§ **Exercise details**
Provide the count of lines below that include the word "heart", without any accompanying remarks.

§ **Supplied material**
= = = = = = =

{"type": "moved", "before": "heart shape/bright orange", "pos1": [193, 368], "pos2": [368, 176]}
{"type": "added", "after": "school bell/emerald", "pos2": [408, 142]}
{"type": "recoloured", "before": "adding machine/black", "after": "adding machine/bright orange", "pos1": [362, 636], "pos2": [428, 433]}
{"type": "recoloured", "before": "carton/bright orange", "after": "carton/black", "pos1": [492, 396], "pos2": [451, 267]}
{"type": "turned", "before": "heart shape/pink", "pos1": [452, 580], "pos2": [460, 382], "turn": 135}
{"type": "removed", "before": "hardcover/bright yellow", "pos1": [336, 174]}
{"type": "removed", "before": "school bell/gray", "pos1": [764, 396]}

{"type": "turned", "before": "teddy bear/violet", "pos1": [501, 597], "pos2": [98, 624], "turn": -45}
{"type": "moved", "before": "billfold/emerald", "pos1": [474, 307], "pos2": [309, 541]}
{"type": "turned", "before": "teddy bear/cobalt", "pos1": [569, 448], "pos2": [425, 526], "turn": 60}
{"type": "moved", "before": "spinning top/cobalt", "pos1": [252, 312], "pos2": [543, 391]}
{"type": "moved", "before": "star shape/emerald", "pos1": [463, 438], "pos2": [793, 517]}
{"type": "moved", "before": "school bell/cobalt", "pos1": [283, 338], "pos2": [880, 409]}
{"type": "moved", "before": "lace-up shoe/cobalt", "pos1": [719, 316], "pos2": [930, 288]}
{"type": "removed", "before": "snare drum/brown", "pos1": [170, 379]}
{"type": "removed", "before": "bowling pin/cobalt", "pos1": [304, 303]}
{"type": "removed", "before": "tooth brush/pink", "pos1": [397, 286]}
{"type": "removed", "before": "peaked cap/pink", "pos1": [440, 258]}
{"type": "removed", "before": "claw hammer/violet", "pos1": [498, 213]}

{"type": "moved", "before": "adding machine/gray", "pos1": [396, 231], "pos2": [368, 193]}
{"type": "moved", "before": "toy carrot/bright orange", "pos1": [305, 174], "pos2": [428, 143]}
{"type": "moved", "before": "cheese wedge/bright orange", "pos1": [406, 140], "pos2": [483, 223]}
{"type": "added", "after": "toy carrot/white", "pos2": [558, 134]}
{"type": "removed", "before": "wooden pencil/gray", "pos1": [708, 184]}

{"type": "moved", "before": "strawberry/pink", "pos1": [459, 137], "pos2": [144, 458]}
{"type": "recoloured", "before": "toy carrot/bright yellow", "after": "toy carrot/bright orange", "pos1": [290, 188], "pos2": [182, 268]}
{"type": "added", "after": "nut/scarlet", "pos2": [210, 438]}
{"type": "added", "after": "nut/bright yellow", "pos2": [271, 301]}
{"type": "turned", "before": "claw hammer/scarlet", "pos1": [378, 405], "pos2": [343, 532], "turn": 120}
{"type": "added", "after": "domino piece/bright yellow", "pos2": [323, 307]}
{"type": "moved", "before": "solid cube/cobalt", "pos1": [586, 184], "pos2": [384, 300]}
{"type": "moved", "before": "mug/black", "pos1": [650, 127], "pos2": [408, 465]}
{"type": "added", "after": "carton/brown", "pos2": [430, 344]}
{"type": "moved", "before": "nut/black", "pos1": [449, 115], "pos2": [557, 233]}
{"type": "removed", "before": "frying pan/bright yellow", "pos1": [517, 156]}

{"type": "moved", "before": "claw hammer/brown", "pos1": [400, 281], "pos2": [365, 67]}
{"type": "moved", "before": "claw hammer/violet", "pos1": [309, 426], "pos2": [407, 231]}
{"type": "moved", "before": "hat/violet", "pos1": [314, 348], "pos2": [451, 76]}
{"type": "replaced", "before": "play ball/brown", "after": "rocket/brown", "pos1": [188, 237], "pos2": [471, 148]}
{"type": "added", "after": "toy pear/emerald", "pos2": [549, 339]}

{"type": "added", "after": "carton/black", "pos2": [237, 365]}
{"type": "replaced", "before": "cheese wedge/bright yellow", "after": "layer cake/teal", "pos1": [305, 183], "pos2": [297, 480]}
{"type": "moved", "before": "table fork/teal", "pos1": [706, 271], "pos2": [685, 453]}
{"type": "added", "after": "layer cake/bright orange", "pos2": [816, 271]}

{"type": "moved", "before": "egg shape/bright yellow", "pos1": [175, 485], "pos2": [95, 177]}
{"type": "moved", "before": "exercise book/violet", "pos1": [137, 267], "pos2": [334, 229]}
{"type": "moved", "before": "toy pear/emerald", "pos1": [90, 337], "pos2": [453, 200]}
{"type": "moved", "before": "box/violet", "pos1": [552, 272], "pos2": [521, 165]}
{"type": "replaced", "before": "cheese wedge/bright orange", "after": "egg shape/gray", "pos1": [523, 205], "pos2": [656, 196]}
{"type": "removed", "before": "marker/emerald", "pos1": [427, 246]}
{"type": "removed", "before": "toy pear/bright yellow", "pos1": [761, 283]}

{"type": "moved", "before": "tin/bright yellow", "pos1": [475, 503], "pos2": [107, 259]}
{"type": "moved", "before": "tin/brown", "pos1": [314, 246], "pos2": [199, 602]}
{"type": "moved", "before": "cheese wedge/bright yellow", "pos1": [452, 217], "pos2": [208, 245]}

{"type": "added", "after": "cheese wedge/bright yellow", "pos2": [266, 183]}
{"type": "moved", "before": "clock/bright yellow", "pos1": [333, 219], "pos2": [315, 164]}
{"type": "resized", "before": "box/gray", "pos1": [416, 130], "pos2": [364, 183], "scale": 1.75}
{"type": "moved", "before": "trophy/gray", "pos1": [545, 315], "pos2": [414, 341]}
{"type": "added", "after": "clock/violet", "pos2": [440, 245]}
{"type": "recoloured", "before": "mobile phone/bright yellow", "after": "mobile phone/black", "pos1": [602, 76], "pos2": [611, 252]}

= = = = = = =

§ **Completed exercise**
2